GIVEN INFORMATION:
====
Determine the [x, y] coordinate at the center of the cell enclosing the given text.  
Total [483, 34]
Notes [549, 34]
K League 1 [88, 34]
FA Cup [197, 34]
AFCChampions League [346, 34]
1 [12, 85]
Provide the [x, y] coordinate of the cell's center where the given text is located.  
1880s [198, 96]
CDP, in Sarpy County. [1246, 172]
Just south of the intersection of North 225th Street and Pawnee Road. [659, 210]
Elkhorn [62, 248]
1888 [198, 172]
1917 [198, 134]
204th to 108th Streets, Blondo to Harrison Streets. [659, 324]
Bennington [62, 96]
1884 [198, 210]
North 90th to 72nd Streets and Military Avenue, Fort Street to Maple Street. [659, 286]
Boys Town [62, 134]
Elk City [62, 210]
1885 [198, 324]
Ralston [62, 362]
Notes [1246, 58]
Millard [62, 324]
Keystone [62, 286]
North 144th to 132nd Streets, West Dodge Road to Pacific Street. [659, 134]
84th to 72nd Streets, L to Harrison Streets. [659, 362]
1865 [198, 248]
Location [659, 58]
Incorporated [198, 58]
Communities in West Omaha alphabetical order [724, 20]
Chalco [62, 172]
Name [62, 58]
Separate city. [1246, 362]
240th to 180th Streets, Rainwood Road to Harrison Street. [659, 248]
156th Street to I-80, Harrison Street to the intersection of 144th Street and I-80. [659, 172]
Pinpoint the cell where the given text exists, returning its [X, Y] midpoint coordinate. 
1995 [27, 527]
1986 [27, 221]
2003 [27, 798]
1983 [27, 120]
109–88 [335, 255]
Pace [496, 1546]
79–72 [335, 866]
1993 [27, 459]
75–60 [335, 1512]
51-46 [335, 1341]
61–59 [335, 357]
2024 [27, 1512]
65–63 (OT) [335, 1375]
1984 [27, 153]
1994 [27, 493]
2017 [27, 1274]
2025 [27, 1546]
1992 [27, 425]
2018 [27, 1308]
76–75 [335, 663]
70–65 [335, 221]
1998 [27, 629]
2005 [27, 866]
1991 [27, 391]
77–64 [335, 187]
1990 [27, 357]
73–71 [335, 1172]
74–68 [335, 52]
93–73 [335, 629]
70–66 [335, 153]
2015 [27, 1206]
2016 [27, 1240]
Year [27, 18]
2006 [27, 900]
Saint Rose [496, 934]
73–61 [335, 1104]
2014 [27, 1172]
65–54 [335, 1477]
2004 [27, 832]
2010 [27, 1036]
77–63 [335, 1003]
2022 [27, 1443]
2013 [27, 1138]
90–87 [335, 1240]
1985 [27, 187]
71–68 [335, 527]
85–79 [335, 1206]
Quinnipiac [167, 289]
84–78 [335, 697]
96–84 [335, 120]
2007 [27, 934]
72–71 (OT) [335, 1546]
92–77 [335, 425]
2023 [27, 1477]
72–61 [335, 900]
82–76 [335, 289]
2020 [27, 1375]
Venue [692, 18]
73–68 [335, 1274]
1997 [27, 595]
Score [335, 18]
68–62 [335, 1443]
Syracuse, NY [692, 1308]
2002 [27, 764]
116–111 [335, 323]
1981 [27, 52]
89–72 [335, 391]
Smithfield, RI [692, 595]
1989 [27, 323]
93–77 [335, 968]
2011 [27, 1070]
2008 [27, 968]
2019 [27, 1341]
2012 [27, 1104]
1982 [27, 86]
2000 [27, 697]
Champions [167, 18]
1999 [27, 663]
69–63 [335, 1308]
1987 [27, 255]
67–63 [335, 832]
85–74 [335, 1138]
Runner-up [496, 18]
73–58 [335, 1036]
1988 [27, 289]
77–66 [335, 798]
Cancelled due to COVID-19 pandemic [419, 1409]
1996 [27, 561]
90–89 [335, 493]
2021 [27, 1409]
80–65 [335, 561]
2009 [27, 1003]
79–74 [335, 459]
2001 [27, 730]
====
JOB: Please write out all the items above again, swapping every "Notes" for "Remarks" and leaving everything else unchanged.

RESULT OF THE TASK:
Determine the [x, y] coordinate at the center of the cell enclosing the given text.  
Total [483, 34]
Remarks [549, 34]
K League 1 [88, 34]
FA Cup [197, 34]
AFCChampions League [346, 34]
1 [12, 85]
Provide the [x, y] coordinate of the cell's center where the given text is located.  
1880s [198, 96]
CDP, in Sarpy County. [1246, 172]
Just south of the intersection of North 225th Street and Pawnee Road. [659, 210]
Elkhorn [62, 248]
1888 [198, 172]
1917 [198, 134]
204th to 108th Streets, Blondo to Harrison Streets. [659, 324]
Bennington [62, 96]
1884 [198, 210]
North 90th to 72nd Streets and Military Avenue, Fort Street to Maple Street. [659, 286]
Boys Town [62, 134]
Elk City [62, 210]
1885 [198, 324]
Ralston [62, 362]
Remarks [1246, 58]
Millard [62, 324]
Keystone [62, 286]
North 144th to 132nd Streets, West Dodge Road to Pacific Street. [659, 134]
84th to 72nd Streets, L to Harrison Streets. [659, 362]
1865 [198, 248]
Location [659, 58]
Incorporated [198, 58]
Communities in West Omaha alphabetical order [724, 20]
Chalco [62, 172]
Name [62, 58]
Separate city. [1246, 362]
240th to 180th Streets, Rainwood Road to Harrison Street. [659, 248]
156th Street to I-80, Harrison Street to the intersection of 144th Street and I-80. [659, 172]
Pinpoint the cell where the given text exists, returning its [X, Y] midpoint coordinate. 
1995 [27, 527]
1986 [27, 221]
2003 [27, 798]
1983 [27, 120]
109–88 [335, 255]
Pace [496, 1546]
79–72 [335, 866]
1993 [27, 459]
75–60 [335, 1512]
51-46 [335, 1341]
61–59 [335, 357]
2024 [27, 1512]
65–63 (OT) [335, 1375]
1984 [27, 153]
1994 [27, 493]
2017 [27, 1274]
2025 [27, 1546]
1992 [27, 425]
2018 [27, 1308]
76–75 [335, 663]
70–65 [335, 221]
1998 [27, 629]
2005 [27, 866]
1991 [27, 391]
77–64 [335, 187]
1990 [27, 357]
73–71 [335, 1172]
74–68 [335, 52]
93–73 [335, 629]
70–66 [335, 153]
2015 [27, 1206]
2016 [27, 1240]
Year [27, 18]
2006 [27, 900]
Saint Rose [496, 934]
73–61 [335, 1104]
2014 [27, 1172]
65–54 [335, 1477]
2004 [27, 832]
2010 [27, 1036]
77–63 [335, 1003]
2022 [27, 1443]
2013 [27, 1138]
90–87 [335, 1240]
1985 [27, 187]
71–68 [335, 527]
85–79 [335, 1206]
Quinnipiac [167, 289]
84–78 [335, 697]
96–84 [335, 120]
2007 [27, 934]
72–71 (OT) [335, 1546]
92–77 [335, 425]
2023 [27, 1477]
72–61 [335, 900]
82–76 [335, 289]
2020 [27, 1375]
Venue [692, 18]
73–68 [335, 1274]
1997 [27, 595]
Score [335, 18]
68–62 [335, 1443]
Syracuse, NY [692, 1308]
2002 [27, 764]
116–111 [335, 323]
1981 [27, 52]
89–72 [335, 391]
Smithfield, RI [692, 595]
1989 [27, 323]
93–77 [335, 968]
2011 [27, 1070]
2008 [27, 968]
2019 [27, 1341]
2012 [27, 1104]
1982 [27, 86]
2000 [27, 697]
Champions [167, 18]
1999 [27, 663]
69–63 [335, 1308]
1987 [27, 255]
67–63 [335, 832]
85–74 [335, 1138]
Runner-up [496, 18]
73–58 [335, 1036]
1988 [27, 289]
77–66 [335, 798]
Cancelled due to COVID-19 pandemic [419, 1409]
1996 [27, 561]
90–89 [335, 493]
2021 [27, 1409]
80–65 [335, 561]
2009 [27, 1003]
79–74 [335, 459]
2001 [27, 730]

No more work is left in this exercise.